WORK REQUEST> Transcribe, verbatim, every line from the start of the entries through the line that contains "480, 622, 607)"; include both boundary lines and omit all others.

RECORDS FOR THE EXERCISE>
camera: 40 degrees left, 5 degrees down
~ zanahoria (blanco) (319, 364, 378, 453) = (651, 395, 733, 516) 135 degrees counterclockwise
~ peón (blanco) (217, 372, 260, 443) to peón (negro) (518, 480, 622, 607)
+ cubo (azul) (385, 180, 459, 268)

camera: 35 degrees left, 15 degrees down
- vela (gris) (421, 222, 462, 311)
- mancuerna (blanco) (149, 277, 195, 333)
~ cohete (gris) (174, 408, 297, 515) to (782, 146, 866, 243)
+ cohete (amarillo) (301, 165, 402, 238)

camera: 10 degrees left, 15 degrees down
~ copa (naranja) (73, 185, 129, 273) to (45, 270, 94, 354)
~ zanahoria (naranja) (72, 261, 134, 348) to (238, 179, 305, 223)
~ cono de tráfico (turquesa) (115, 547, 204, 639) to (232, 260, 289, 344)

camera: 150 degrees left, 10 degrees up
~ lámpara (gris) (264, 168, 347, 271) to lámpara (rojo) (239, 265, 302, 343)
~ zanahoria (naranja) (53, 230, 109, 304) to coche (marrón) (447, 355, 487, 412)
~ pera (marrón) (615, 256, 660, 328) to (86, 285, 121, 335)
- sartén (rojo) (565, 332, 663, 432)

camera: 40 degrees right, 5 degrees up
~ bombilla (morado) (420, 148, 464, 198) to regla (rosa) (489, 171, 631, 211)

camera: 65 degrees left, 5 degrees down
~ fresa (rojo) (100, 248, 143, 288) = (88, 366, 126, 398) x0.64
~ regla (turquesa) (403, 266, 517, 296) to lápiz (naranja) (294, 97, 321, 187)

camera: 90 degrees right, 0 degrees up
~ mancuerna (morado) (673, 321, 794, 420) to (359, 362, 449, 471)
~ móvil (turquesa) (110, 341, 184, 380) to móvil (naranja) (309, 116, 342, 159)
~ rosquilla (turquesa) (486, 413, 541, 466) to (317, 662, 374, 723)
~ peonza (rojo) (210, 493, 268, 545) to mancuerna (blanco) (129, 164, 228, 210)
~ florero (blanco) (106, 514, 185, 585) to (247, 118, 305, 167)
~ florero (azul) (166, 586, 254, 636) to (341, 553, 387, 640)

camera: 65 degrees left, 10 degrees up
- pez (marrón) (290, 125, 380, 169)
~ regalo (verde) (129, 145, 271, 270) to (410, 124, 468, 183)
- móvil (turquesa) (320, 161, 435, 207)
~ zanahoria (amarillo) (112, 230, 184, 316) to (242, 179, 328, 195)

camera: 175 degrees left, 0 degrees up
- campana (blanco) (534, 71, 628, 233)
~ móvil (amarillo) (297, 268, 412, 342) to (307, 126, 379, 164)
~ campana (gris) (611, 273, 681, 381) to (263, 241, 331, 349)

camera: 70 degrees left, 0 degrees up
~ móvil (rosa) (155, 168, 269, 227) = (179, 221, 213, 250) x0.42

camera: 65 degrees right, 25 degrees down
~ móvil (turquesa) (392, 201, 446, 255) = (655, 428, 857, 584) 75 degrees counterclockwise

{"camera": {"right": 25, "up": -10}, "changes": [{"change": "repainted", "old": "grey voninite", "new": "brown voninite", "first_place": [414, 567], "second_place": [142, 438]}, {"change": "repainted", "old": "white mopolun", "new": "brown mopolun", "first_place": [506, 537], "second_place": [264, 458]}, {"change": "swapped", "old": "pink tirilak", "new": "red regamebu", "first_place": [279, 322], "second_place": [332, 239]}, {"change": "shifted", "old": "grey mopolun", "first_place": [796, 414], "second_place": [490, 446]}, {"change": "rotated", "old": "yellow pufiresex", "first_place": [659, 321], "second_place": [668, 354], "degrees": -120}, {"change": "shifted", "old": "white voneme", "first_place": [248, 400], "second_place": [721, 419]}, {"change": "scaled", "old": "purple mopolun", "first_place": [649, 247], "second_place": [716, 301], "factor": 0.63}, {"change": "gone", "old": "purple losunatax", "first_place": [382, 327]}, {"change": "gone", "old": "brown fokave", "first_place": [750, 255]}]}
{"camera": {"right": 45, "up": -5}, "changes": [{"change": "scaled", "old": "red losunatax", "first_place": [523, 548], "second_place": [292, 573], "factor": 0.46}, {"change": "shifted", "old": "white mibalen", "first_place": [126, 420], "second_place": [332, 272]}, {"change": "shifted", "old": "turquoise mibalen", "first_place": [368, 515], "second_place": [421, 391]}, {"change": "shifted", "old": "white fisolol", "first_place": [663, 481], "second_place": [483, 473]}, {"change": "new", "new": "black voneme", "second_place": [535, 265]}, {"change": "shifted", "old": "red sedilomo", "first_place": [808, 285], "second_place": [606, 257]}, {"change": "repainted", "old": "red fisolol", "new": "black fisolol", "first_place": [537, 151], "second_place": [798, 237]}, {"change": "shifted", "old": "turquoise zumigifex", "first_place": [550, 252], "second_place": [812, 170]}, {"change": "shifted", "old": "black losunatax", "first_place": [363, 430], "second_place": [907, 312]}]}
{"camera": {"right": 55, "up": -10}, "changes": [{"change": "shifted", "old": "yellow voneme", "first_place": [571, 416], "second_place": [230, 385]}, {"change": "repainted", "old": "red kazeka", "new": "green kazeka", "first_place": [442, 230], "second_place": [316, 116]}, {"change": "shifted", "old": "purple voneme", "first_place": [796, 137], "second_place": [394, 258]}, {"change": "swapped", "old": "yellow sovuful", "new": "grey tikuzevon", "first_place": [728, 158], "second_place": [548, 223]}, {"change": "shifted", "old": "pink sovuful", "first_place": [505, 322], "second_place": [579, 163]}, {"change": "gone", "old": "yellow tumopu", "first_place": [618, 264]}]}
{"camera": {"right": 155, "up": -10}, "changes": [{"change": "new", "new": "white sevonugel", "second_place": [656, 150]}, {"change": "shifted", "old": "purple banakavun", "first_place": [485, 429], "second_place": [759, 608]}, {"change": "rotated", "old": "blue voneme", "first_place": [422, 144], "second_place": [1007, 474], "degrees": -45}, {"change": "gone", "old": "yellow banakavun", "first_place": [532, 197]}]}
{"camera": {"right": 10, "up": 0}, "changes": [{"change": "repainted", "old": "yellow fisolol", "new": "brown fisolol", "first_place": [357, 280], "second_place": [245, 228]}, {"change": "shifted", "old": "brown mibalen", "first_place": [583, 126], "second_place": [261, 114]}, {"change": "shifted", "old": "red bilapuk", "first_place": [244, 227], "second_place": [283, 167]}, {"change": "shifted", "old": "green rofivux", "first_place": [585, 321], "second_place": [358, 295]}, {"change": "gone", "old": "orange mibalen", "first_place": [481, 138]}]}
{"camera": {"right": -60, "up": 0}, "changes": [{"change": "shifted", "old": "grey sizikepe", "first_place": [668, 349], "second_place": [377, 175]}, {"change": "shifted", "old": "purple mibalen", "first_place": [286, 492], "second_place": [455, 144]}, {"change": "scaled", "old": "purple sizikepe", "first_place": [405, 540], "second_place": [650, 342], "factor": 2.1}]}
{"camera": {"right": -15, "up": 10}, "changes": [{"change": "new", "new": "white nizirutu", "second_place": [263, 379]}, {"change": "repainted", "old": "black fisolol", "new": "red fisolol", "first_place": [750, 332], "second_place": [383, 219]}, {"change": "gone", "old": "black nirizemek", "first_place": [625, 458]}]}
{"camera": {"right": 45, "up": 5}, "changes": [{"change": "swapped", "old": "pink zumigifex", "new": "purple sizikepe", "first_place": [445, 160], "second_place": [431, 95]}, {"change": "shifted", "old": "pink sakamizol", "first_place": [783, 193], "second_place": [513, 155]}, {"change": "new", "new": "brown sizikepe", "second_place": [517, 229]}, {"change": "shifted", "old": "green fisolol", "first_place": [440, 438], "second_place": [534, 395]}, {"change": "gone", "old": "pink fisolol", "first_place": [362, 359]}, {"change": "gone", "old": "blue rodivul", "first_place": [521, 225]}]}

WRITTEN RESPONSE>
camera: 40 degrees left, 5 degrees down
~ zanahoria (blanco) (319, 364, 378, 453) = (651, 395, 733, 516) 135 degrees counterclockwise
~ peón (blanco) (217, 372, 260, 443) to peón (negro) (518, 480, 622, 607)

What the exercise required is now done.